Work instruction = Set the records down again. Match every line exactly.

Data supplied =
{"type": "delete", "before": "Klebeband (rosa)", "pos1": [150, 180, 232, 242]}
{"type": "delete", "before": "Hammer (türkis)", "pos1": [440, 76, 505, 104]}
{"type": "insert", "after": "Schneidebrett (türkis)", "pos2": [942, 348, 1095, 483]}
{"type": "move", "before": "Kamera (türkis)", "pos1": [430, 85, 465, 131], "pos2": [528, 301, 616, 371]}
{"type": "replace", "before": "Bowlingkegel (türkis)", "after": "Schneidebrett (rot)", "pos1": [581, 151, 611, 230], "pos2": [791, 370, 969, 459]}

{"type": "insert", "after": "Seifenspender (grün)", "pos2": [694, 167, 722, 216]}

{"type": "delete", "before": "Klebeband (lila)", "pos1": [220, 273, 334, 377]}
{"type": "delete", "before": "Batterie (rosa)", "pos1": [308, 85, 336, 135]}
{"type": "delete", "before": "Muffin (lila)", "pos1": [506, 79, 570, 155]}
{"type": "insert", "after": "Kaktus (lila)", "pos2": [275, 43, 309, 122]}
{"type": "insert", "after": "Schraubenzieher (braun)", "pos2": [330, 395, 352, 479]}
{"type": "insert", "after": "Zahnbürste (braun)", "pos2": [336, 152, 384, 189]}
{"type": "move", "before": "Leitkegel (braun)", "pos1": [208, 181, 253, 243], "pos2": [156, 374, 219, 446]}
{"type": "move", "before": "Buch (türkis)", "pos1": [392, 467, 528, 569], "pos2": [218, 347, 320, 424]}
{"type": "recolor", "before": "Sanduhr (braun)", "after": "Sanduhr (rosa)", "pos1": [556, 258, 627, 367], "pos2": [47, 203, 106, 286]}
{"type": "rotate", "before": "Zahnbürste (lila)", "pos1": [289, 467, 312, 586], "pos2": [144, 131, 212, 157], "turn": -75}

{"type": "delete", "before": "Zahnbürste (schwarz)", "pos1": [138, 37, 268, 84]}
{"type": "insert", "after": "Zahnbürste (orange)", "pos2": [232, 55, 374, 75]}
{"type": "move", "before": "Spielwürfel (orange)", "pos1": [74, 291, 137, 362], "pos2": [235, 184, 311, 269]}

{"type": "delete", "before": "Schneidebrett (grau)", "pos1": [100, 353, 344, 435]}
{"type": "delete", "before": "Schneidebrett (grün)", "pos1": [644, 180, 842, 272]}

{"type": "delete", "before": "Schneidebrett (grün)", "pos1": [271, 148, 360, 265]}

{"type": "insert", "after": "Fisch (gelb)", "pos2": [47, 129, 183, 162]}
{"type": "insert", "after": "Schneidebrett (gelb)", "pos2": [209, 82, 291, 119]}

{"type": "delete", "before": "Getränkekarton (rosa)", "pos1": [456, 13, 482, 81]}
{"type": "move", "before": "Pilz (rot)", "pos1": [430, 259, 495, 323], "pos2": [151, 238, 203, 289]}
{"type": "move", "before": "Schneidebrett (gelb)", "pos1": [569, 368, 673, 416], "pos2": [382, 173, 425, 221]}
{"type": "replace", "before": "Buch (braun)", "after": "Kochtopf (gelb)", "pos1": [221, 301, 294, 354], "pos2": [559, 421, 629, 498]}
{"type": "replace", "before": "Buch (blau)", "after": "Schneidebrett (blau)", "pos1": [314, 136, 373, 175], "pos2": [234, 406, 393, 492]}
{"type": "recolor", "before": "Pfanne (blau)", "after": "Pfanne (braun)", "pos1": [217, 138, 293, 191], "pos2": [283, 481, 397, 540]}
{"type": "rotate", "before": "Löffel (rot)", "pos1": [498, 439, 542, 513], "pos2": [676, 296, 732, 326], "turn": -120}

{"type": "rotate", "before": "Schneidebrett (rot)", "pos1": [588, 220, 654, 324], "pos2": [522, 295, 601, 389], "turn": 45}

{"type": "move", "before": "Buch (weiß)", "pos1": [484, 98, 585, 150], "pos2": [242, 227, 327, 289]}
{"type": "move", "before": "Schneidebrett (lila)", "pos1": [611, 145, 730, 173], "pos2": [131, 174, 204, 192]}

Response =
{"type": "delete", "before": "Klebeband (rosa)", "pos1": [150, 180, 232, 242]}
{"type": "delete", "before": "Hammer (türkis)", "pos1": [440, 76, 505, 104]}
{"type": "insert", "after": "Schneidebrett (türkis)", "pos2": [942, 348, 1095, 483]}
{"type": "move", "before": "Kamera (türkis)", "pos1": [430, 85, 465, 131], "pos2": [528, 301, 616, 371]}
{"type": "replace", "before": "Bowlingkegel (türkis)", "after": "Schneidebrett (rot)", "pos1": [581, 151, 611, 230], "pos2": [791, 370, 969, 459]}

{"type": "insert", "after": "Seifenspender (grün)", "pos2": [694, 167, 722, 216]}

{"type": "delete", "before": "Klebeband (lila)", "pos1": [220, 273, 334, 377]}
{"type": "delete", "before": "Batterie (rosa)", "pos1": [308, 85, 336, 135]}
{"type": "delete", "before": "Muffin (lila)", "pos1": [506, 79, 570, 155]}
{"type": "insert", "after": "Kaktus (lila)", "pos2": [275, 43, 309, 122]}
{"type": "insert", "after": "Schraubenzieher (braun)", "pos2": [330, 395, 352, 479]}
{"type": "insert", "after": "Zahnbürste (braun)", "pos2": [336, 152, 384, 189]}
{"type": "move", "before": "Leitkegel (braun)", "pos1": [208, 181, 253, 243], "pos2": [156, 374, 219, 446]}
{"type": "move", "before": "Buch (türkis)", "pos1": [392, 467, 528, 569], "pos2": [218, 347, 320, 424]}
{"type": "recolor", "before": "Sanduhr (braun)", "after": "Sanduhr (rosa)", "pos1": [556, 258, 627, 367], "pos2": [47, 203, 106, 286]}
{"type": "rotate", "before": "Zahnbürste (lila)", "pos1": [289, 467, 312, 586], "pos2": [144, 131, 212, 157], "turn": -75}

{"type": "delete", "before": "Zahnbürste (schwarz)", "pos1": [138, 37, 268, 84]}
{"type": "insert", "after": "Zahnbürste (orange)", "pos2": [232, 55, 374, 75]}
{"type": "move", "before": "Spielwürfel (orange)", "pos1": [74, 291, 137, 362], "pos2": [235, 184, 311, 269]}

{"type": "delete", "before": "Schneidebrett (grau)", "pos1": [100, 353, 344, 435]}
{"type": "delete", "before": "Schneidebrett (grün)", "pos1": [644, 180, 842, 272]}

{"type": "delete", "before": "Schneidebrett (grün)", "pos1": [271, 148, 360, 265]}

{"type": "insert", "after": "Fisch (gelb)", "pos2": [47, 129, 183, 162]}
{"type": "insert", "after": "Schneidebrett (gelb)", "pos2": [209, 82, 291, 119]}

{"type": "delete", "before": "Getränkekarton (rosa)", "pos1": [456, 13, 482, 81]}
{"type": "move", "before": "Pilz (rot)", "pos1": [430, 259, 495, 323], "pos2": [151, 238, 203, 289]}
{"type": "move", "before": "Schneidebrett (gelb)", "pos1": [569, 368, 673, 416], "pos2": [382, 173, 425, 221]}
{"type": "replace", "before": "Buch (braun)", "after": "Kochtopf (gelb)", "pos1": [221, 301, 294, 354], "pos2": [559, 421, 629, 498]}
{"type": "replace", "before": "Buch (blau)", "after": "Schneidebrett (blau)", "pos1": [314, 136, 373, 175], "pos2": [234, 406, 393, 492]}
{"type": "recolor", "before": "Pfanne (blau)", "after": "Pfanne (braun)", "pos1": [217, 138, 293, 191], "pos2": [283, 481, 397, 540]}
{"type": "rotate", "before": "Löffel (rot)", "pos1": [498, 439, 542, 513], "pos2": [676, 296, 732, 326], "turn": -120}

{"type": "rotate", "before": "Schneidebrett (rot)", "pos1": [588, 220, 654, 324], "pos2": [522, 295, 601, 389], "turn": 45}

{"type": "move", "before": "Buch (weiß)", "pos1": [484, 98, 585, 150], "pos2": [242, 227, 327, 289]}
{"type": "move", "before": "Schneidebrett (lila)", "pos1": [611, 145, 730, 173], "pos2": [131, 174, 204, 192]}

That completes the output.